▶ _EXERCISE DIRECTIONS_:
Every entry should be reproduced word for word.

Before-and-after coordinate records
★ ★ ★
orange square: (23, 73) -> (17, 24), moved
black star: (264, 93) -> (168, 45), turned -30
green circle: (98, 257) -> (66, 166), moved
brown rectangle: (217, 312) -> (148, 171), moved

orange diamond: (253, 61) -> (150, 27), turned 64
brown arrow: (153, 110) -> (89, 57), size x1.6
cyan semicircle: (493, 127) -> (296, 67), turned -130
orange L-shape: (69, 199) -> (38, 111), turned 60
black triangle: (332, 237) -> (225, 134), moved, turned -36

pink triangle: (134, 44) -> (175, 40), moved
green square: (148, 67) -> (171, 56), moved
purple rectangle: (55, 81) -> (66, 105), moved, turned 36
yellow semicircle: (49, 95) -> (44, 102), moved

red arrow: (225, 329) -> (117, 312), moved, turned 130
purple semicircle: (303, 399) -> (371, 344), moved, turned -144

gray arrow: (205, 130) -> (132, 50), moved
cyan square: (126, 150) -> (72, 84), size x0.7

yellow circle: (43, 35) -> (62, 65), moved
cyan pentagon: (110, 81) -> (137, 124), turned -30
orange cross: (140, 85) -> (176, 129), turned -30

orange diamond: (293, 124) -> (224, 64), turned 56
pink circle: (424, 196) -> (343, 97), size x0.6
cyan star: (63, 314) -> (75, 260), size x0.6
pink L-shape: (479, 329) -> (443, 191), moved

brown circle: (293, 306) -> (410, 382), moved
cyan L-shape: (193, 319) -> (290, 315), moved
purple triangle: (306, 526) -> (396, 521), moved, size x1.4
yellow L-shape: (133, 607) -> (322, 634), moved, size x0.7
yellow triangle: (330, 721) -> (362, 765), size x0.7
★ ★ ★
▶ _PROBLEM SOLUTION_:
orange square: (23, 73) -> (17, 24), moved
black star: (264, 93) -> (168, 45), turned -30
green circle: (98, 257) -> (66, 166), moved
brown rectangle: (217, 312) -> (148, 171), moved

orange diamond: (253, 61) -> (150, 27), turned 64
brown arrow: (153, 110) -> (89, 57), size x1.6
cyan semicircle: (493, 127) -> (296, 67), turned -130
orange L-shape: (69, 199) -> (38, 111), turned 60
black triangle: (332, 237) -> (225, 134), moved, turned -36

pink triangle: (134, 44) -> (175, 40), moved
green square: (148, 67) -> (171, 56), moved
purple rectangle: (55, 81) -> (66, 105), moved, turned 36
yellow semicircle: (49, 95) -> (44, 102), moved

red arrow: (225, 329) -> (117, 312), moved, turned 130
purple semicircle: (303, 399) -> (371, 344), moved, turned -144

gray arrow: (205, 130) -> (132, 50), moved
cyan square: (126, 150) -> (72, 84), size x0.7

yellow circle: (43, 35) -> (62, 65), moved
cyan pentagon: (110, 81) -> (137, 124), turned -30
orange cross: (140, 85) -> (176, 129), turned -30

orange diamond: (293, 124) -> (224, 64), turned 56
pink circle: (424, 196) -> (343, 97), size x0.6
cyan star: (63, 314) -> (75, 260), size x0.6
pink L-shape: (479, 329) -> (443, 191), moved

brown circle: (293, 306) -> (410, 382), moved
cyan L-shape: (193, 319) -> (290, 315), moved
purple triangle: (306, 526) -> (396, 521), moved, size x1.4
yellow L-shape: (133, 607) -> (322, 634), moved, size x0.7
yellow triangle: (330, 721) -> (362, 765), size x0.7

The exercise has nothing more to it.